Data extracts
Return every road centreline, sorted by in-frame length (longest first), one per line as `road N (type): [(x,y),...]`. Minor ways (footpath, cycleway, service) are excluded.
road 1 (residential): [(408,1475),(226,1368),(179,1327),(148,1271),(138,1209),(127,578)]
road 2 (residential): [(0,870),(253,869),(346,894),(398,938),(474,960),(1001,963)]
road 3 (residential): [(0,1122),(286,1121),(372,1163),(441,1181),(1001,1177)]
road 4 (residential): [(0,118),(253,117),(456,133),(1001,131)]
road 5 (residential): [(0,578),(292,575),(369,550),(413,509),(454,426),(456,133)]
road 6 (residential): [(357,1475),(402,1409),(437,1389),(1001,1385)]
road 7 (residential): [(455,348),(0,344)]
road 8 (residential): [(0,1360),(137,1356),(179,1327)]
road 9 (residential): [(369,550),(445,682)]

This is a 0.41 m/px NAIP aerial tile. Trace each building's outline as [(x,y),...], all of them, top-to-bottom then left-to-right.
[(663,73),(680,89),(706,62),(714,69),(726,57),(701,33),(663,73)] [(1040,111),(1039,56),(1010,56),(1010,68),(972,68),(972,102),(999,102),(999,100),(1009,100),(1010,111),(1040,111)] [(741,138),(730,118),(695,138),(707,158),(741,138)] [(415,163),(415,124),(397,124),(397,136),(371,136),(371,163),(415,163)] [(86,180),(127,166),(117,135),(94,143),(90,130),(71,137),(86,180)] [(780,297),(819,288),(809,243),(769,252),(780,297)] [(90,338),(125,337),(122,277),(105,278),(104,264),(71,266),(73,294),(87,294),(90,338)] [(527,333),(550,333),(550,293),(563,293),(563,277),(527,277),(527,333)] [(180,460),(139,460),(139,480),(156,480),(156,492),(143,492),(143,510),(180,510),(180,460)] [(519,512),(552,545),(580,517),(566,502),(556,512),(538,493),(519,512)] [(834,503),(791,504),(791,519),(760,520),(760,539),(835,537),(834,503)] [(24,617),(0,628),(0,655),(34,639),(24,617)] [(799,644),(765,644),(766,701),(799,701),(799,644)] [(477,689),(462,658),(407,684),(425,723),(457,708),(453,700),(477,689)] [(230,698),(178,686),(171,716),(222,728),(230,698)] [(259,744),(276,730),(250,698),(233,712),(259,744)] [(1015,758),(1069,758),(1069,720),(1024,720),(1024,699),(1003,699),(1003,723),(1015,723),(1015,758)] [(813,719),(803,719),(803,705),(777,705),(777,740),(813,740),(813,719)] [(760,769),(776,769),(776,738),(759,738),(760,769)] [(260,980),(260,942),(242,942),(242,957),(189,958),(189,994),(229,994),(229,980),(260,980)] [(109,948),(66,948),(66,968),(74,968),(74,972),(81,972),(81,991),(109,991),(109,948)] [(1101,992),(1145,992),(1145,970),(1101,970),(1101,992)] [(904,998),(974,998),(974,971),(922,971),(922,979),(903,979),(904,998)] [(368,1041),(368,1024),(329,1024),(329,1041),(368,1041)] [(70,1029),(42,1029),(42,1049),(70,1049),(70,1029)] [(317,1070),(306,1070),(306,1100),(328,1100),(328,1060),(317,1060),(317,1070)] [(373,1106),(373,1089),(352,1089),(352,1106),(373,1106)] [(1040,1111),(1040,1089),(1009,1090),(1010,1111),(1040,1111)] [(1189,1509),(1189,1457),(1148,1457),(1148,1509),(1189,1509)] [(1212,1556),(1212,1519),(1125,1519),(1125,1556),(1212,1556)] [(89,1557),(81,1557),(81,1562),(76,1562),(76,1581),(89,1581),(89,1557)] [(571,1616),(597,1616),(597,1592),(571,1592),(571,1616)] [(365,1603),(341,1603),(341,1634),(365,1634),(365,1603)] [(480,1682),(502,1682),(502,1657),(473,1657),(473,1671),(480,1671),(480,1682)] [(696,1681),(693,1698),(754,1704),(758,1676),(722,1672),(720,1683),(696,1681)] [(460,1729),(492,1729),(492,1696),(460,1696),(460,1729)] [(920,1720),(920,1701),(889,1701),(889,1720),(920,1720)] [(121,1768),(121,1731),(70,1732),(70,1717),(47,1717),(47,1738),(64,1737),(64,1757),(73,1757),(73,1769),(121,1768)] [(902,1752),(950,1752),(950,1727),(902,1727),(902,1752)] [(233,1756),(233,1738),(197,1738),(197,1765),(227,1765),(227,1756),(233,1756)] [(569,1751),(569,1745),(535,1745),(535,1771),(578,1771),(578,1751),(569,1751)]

Brief
The full set of data above must come back exactly as written.

Task answer
Return every road centreline, sorted by in-frame length (longest first), one per line as `road N (type): [(x,y),...]`. Minor ways (footpath, cycleway, service) are excluded.
road 1 (residential): [(408,1475),(226,1368),(179,1327),(148,1271),(138,1209),(127,578)]
road 2 (residential): [(0,870),(253,869),(346,894),(398,938),(474,960),(1001,963)]
road 3 (residential): [(0,1122),(286,1121),(372,1163),(441,1181),(1001,1177)]
road 4 (residential): [(0,118),(253,117),(456,133),(1001,131)]
road 5 (residential): [(0,578),(292,575),(369,550),(413,509),(454,426),(456,133)]
road 6 (residential): [(357,1475),(402,1409),(437,1389),(1001,1385)]
road 7 (residential): [(455,348),(0,344)]
road 8 (residential): [(0,1360),(137,1356),(179,1327)]
road 9 (residential): [(369,550),(445,682)]

This is a 0.41 m/px NAIP aerial tile. Trace each building's outline as [(x,y),...], all of them, top-to-bottom then left-to-right.
[(663,73),(680,89),(706,62),(714,69),(726,57),(701,33),(663,73)] [(1040,111),(1039,56),(1010,56),(1010,68),(972,68),(972,102),(999,102),(999,100),(1009,100),(1010,111),(1040,111)] [(741,138),(730,118),(695,138),(707,158),(741,138)] [(415,163),(415,124),(397,124),(397,136),(371,136),(371,163),(415,163)] [(86,180),(127,166),(117,135),(94,143),(90,130),(71,137),(86,180)] [(780,297),(819,288),(809,243),(769,252),(780,297)] [(90,338),(125,337),(122,277),(105,278),(104,264),(71,266),(73,294),(87,294),(90,338)] [(527,333),(550,333),(550,293),(563,293),(563,277),(527,277),(527,333)] [(180,460),(139,460),(139,480),(156,480),(156,492),(143,492),(143,510),(180,510),(180,460)] [(519,512),(552,545),(580,517),(566,502),(556,512),(538,493),(519,512)] [(834,503),(791,504),(791,519),(760,520),(760,539),(835,537),(834,503)] [(24,617),(0,628),(0,655),(34,639),(24,617)] [(799,644),(765,644),(766,701),(799,701),(799,644)] [(477,689),(462,658),(407,684),(425,723),(457,708),(453,700),(477,689)] [(230,698),(178,686),(171,716),(222,728),(230,698)] [(259,744),(276,730),(250,698),(233,712),(259,744)] [(1015,758),(1069,758),(1069,720),(1024,720),(1024,699),(1003,699),(1003,723),(1015,723),(1015,758)] [(813,719),(803,719),(803,705),(777,705),(777,740),(813,740),(813,719)] [(760,769),(776,769),(776,738),(759,738),(760,769)] [(260,980),(260,942),(242,942),(242,957),(189,958),(189,994),(229,994),(229,980),(260,980)] [(109,948),(66,948),(66,968),(74,968),(74,972),(81,972),(81,991),(109,991),(109,948)] [(1101,992),(1145,992),(1145,970),(1101,970),(1101,992)] [(904,998),(974,998),(974,971),(922,971),(922,979),(903,979),(904,998)] [(368,1041),(368,1024),(329,1024),(329,1041),(368,1041)] [(70,1029),(42,1029),(42,1049),(70,1049),(70,1029)] [(317,1070),(306,1070),(306,1100),(328,1100),(328,1060),(317,1060),(317,1070)] [(373,1106),(373,1089),(352,1089),(352,1106),(373,1106)] [(1040,1111),(1040,1089),(1009,1090),(1010,1111),(1040,1111)] [(1189,1509),(1189,1457),(1148,1457),(1148,1509),(1189,1509)] [(1212,1556),(1212,1519),(1125,1519),(1125,1556),(1212,1556)] [(89,1557),(81,1557),(81,1562),(76,1562),(76,1581),(89,1581),(89,1557)] [(571,1616),(597,1616),(597,1592),(571,1592),(571,1616)] [(365,1603),(341,1603),(341,1634),(365,1634),(365,1603)] [(480,1682),(502,1682),(502,1657),(473,1657),(473,1671),(480,1671),(480,1682)] [(696,1681),(693,1698),(754,1704),(758,1676),(722,1672),(720,1683),(696,1681)] [(460,1729),(492,1729),(492,1696),(460,1696),(460,1729)] [(920,1720),(920,1701),(889,1701),(889,1720),(920,1720)] [(121,1768),(121,1731),(70,1732),(70,1717),(47,1717),(47,1738),(64,1737),(64,1757),(73,1757),(73,1769),(121,1768)] [(902,1752),(950,1752),(950,1727),(902,1727),(902,1752)] [(233,1756),(233,1738),(197,1738),(197,1765),(227,1765),(227,1756),(233,1756)] [(569,1751),(569,1745),(535,1745),(535,1771),(578,1771),(578,1751),(569,1751)]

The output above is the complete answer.